■ TRY IT: Output the number of lines in the material below containing "none" and nothing more.

■ RECORDS PROVIDED:
···

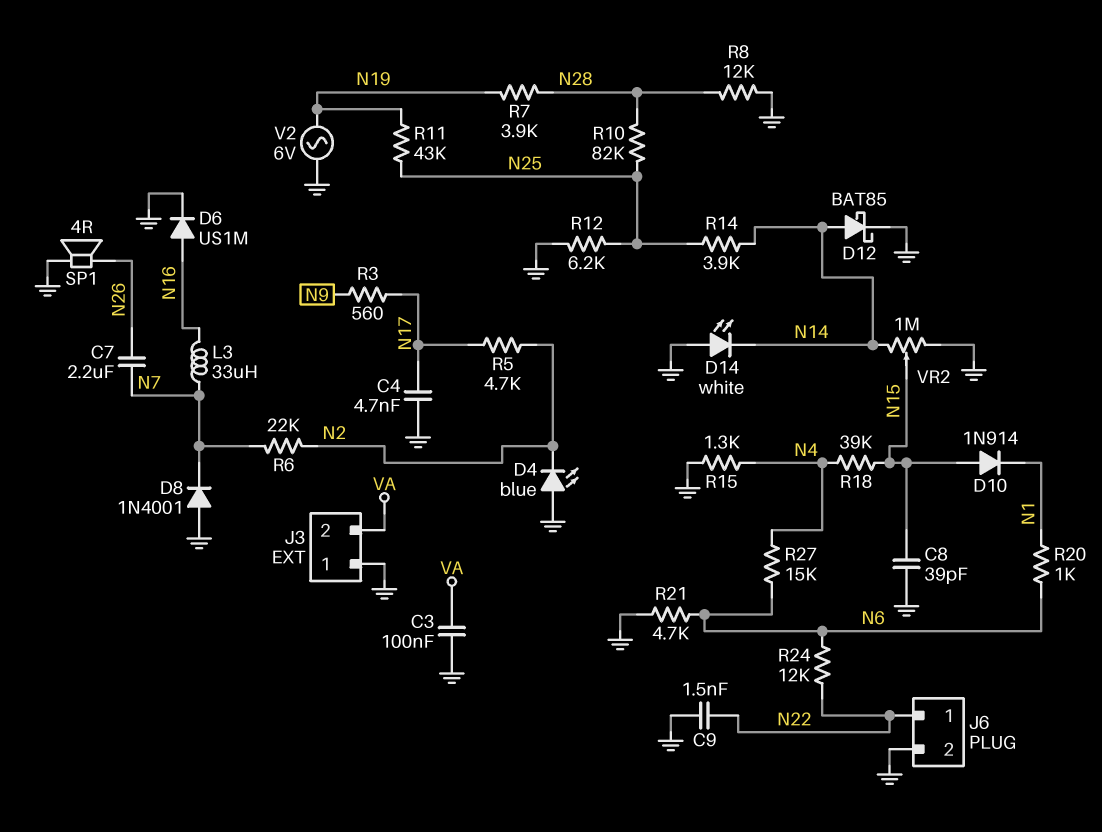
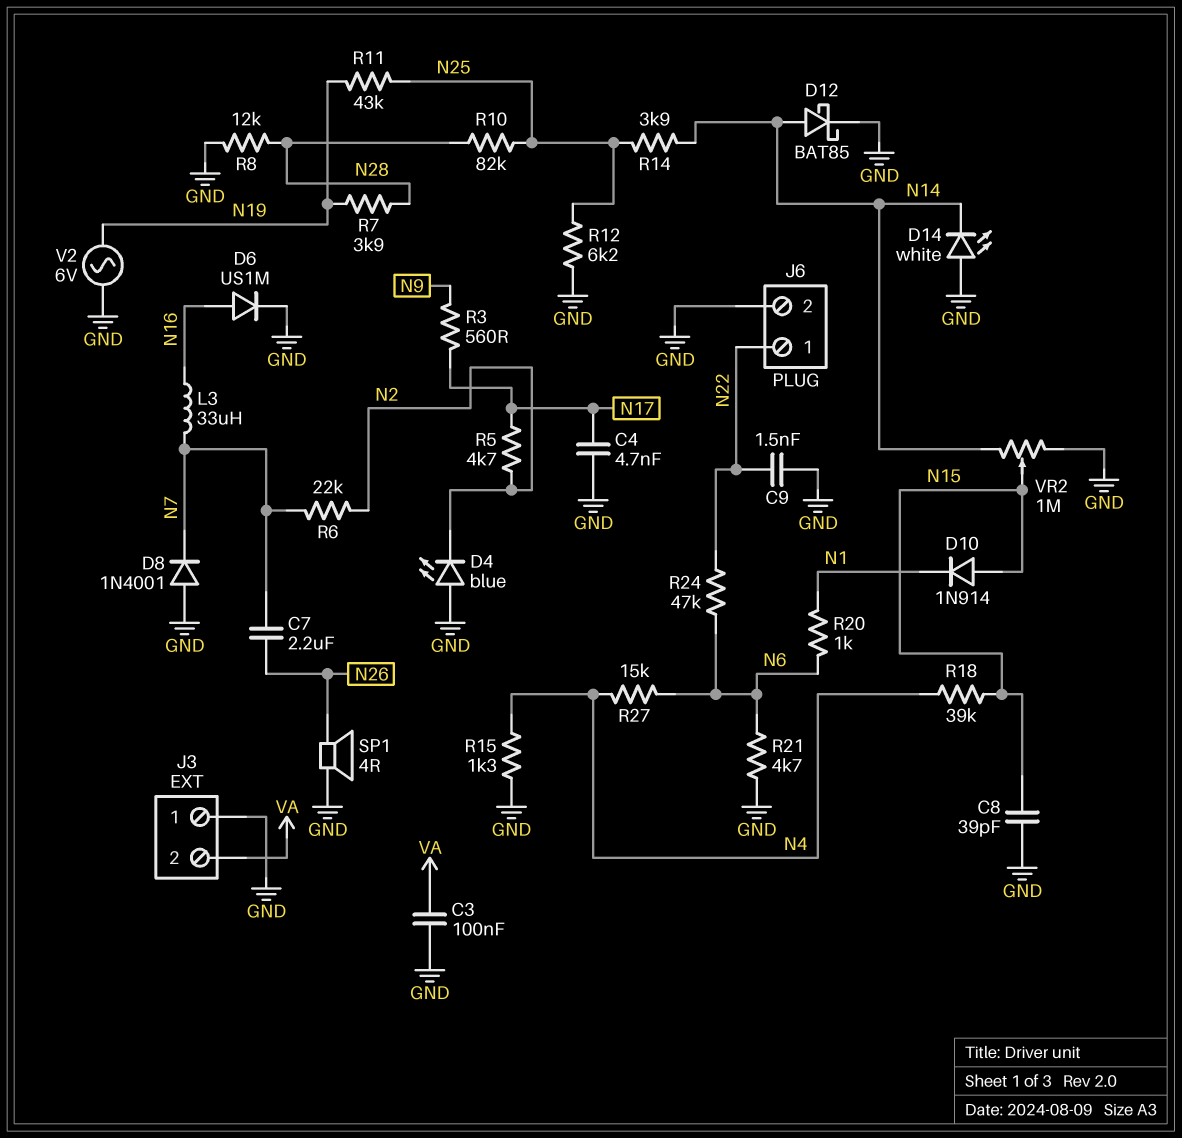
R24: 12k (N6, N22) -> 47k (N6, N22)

···

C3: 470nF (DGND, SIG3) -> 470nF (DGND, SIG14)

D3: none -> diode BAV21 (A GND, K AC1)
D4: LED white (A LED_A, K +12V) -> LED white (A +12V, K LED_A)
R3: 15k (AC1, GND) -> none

···

■ EXERCISE OUTPUT: 2